**Task**
Give only the number of lines in the following entries where "none" appears.

--- Source records Enclosed Below ---

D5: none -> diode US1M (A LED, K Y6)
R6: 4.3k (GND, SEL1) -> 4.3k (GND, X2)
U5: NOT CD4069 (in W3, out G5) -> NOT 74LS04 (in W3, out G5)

--- End of Enclosed Source records ---
--- Source records Enclosed Below ---

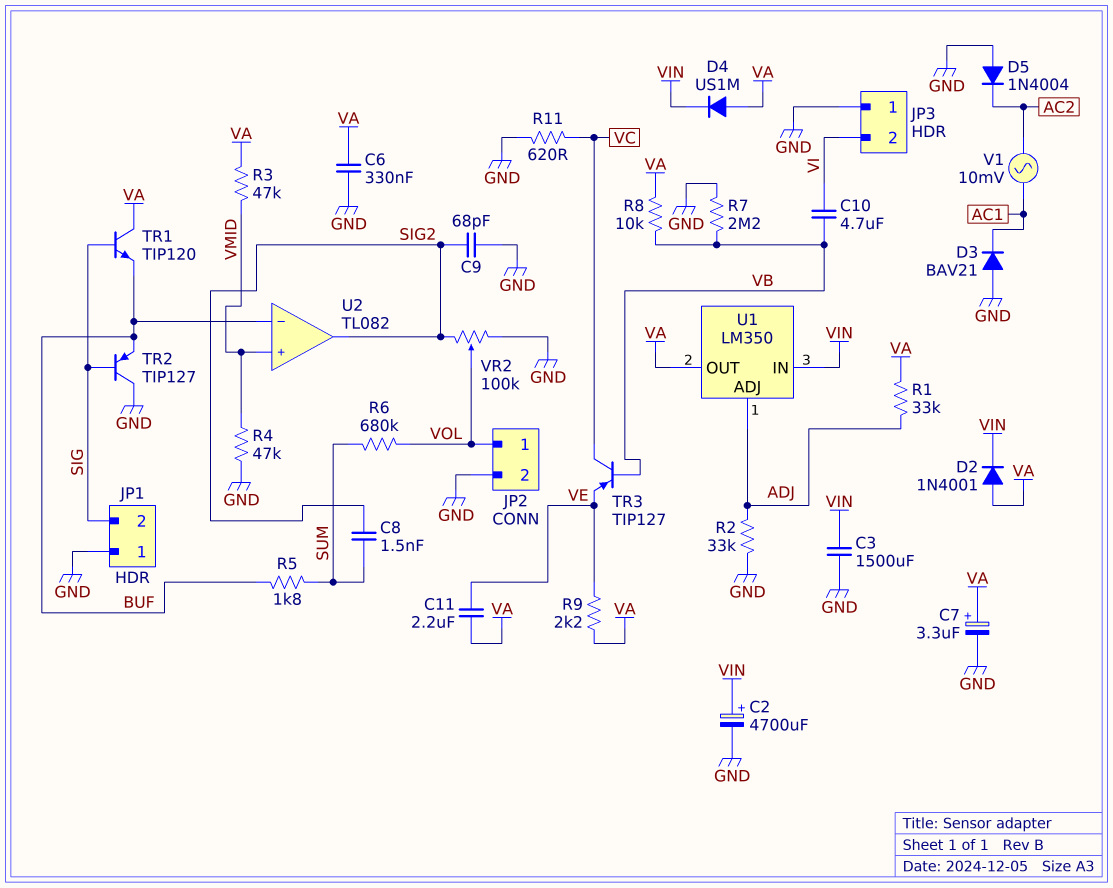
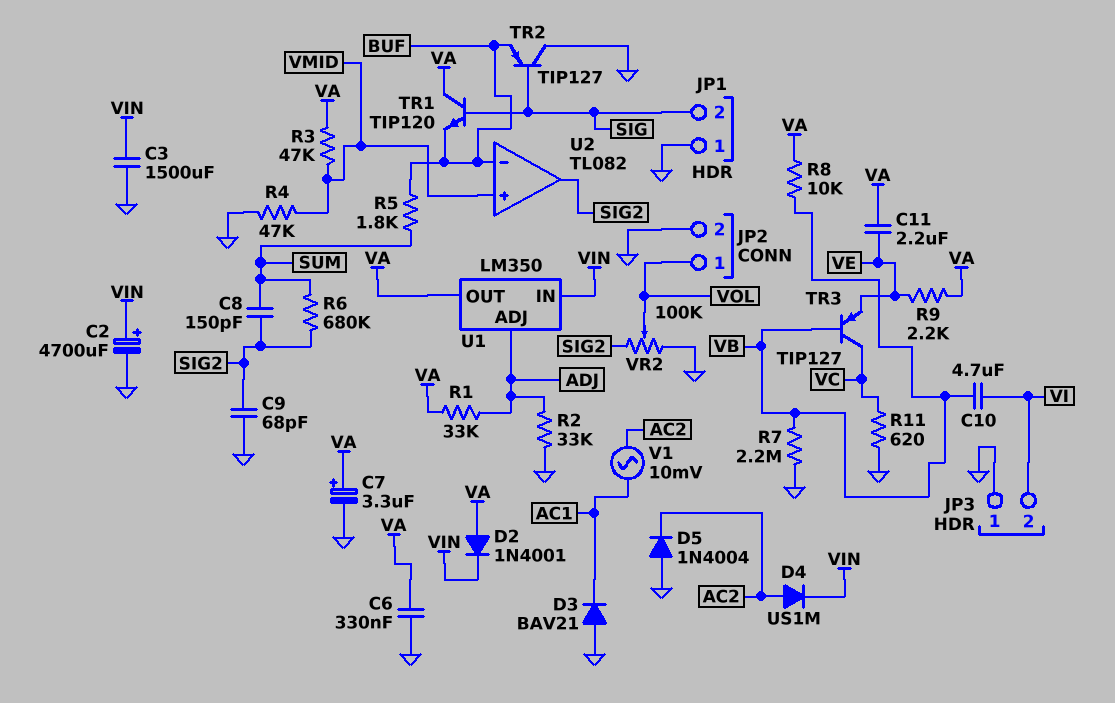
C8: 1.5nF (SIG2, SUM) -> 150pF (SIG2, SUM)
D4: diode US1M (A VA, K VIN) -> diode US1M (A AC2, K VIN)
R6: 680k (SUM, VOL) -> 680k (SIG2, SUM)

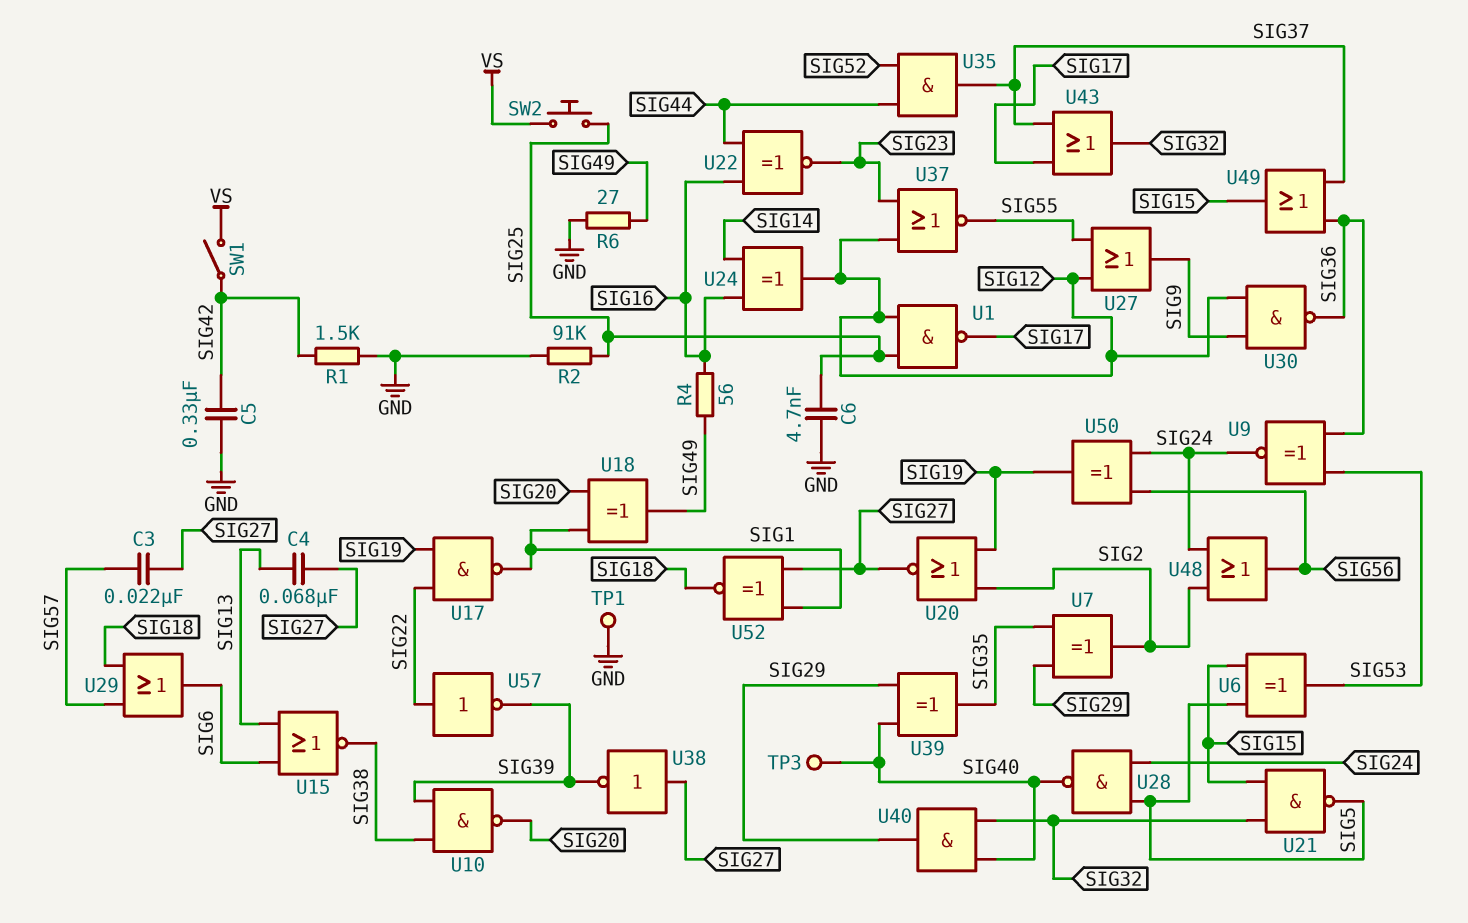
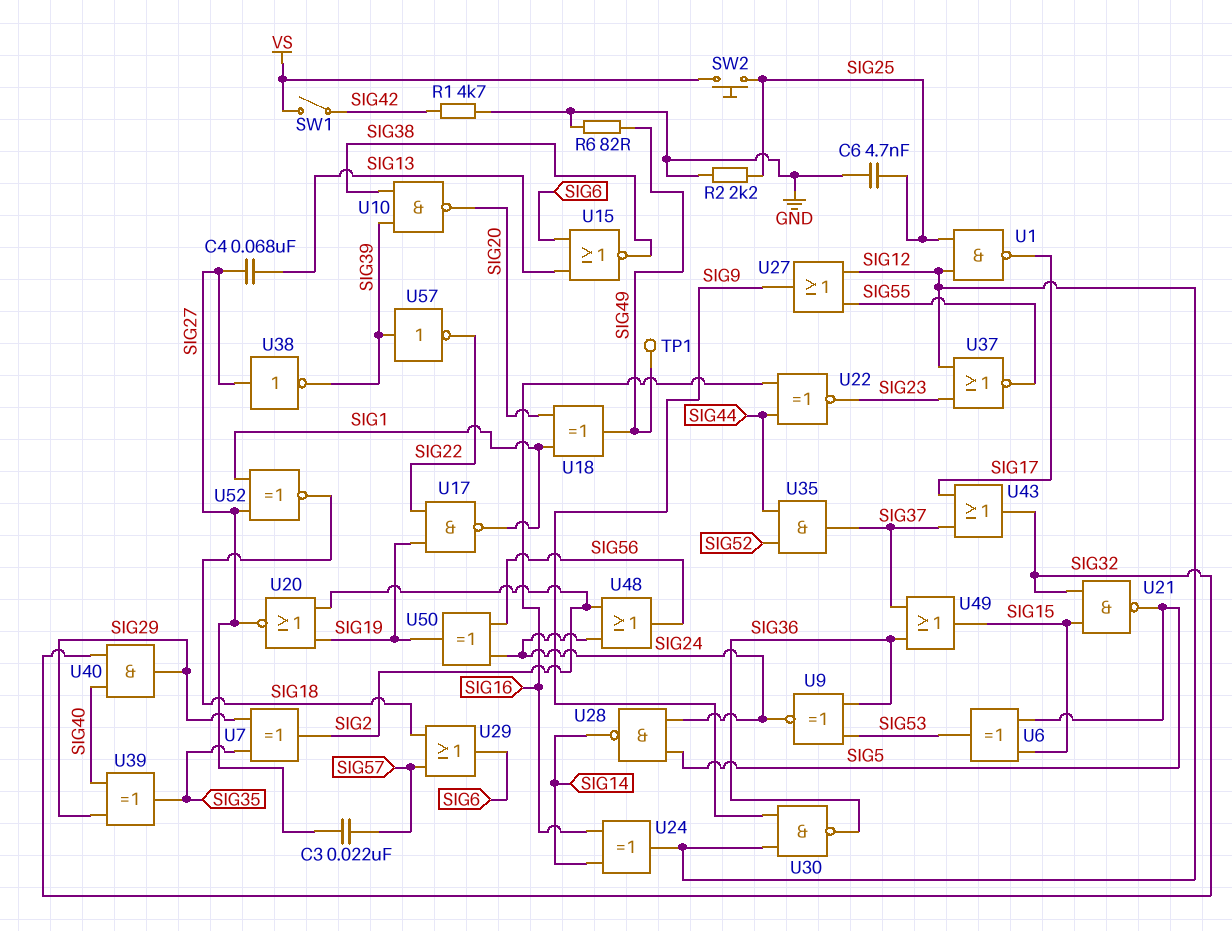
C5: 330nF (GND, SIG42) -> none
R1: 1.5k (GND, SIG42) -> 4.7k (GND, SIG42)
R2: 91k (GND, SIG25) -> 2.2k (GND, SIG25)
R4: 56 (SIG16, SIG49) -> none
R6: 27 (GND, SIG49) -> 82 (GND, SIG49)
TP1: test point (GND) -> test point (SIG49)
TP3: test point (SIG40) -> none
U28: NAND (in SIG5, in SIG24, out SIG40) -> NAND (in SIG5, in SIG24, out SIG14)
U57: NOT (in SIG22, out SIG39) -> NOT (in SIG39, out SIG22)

--- End of Enclosed Source records ---
--- Source records Enclosed Below ---

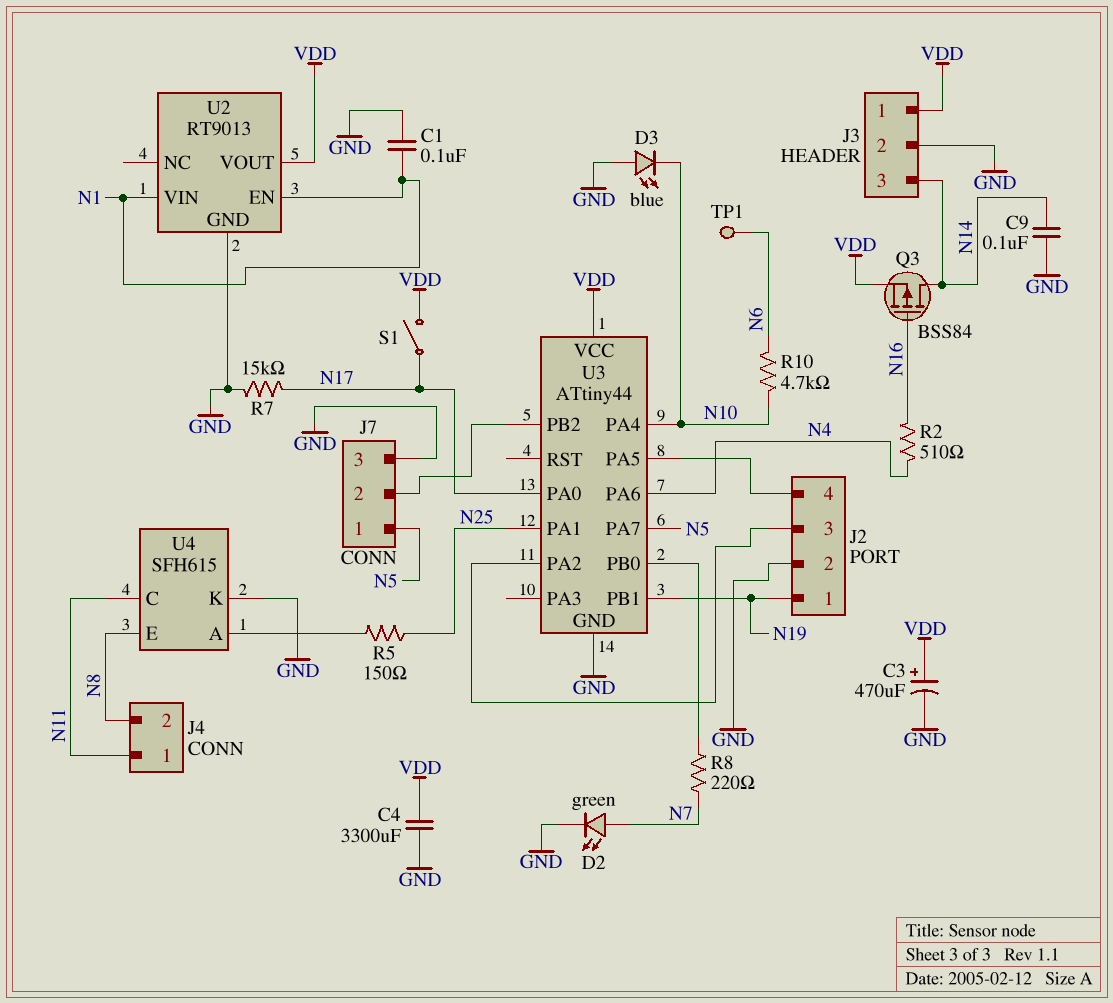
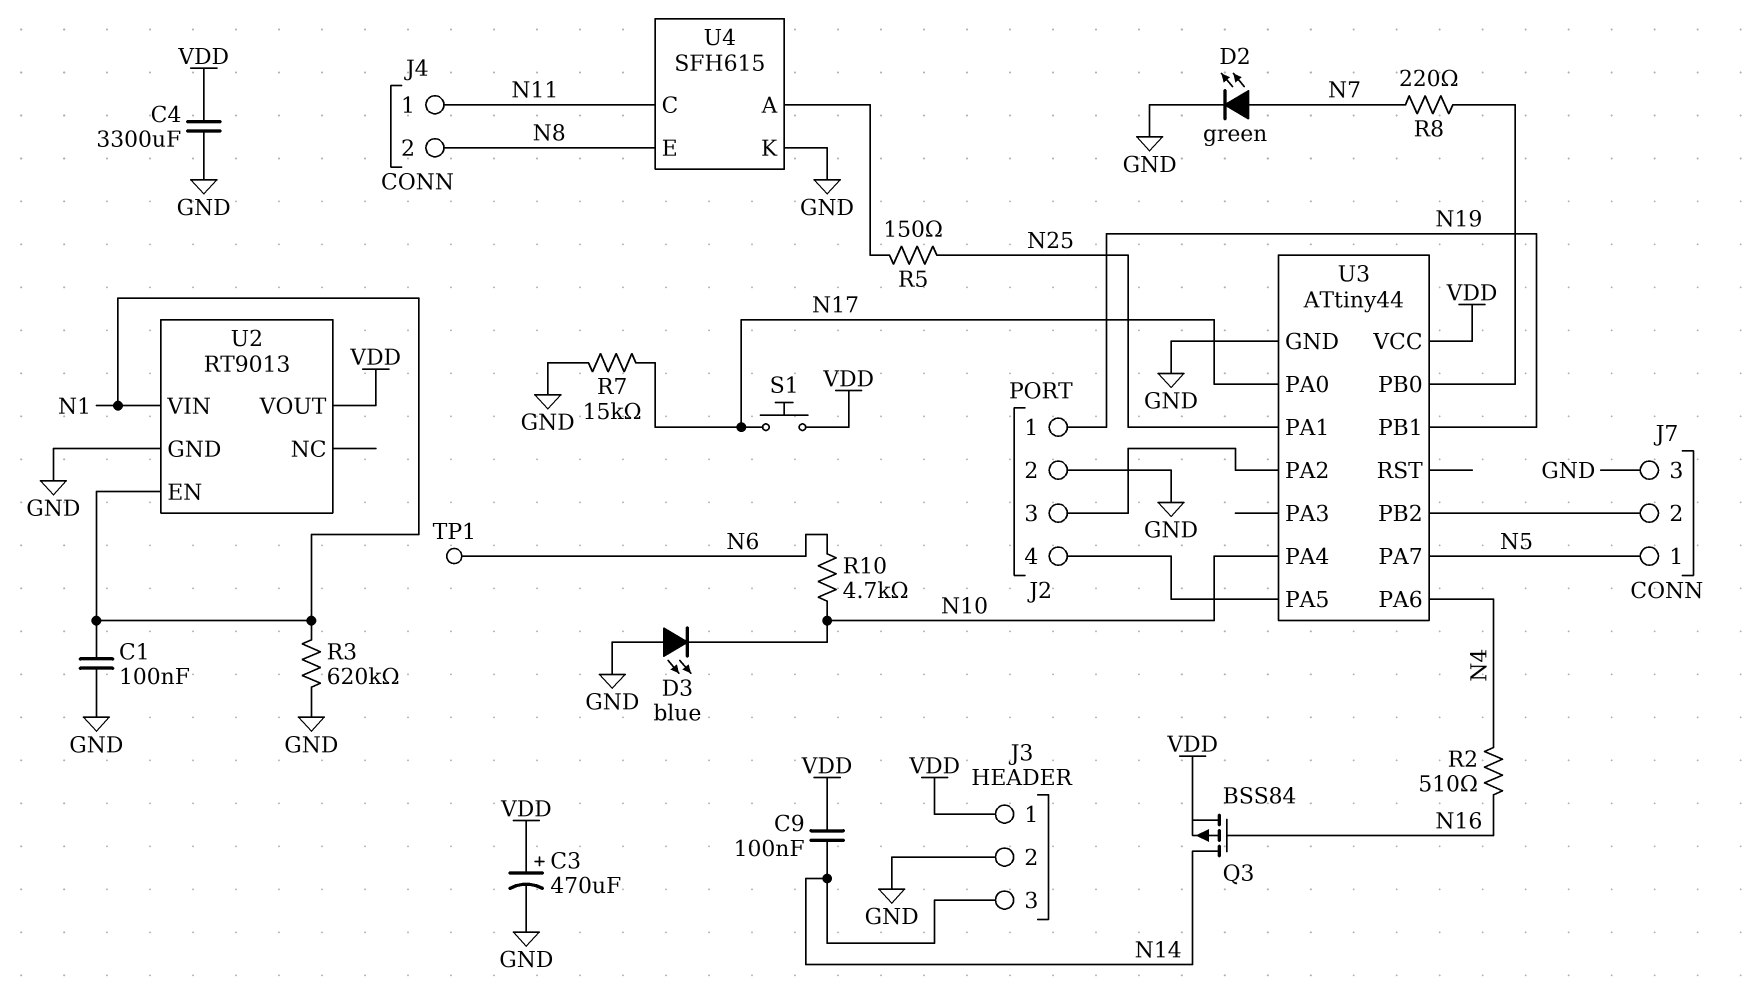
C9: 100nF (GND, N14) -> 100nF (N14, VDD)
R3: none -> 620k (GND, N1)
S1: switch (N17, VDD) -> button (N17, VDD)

--- End of Enclosed Source records ---

**Task answer**
5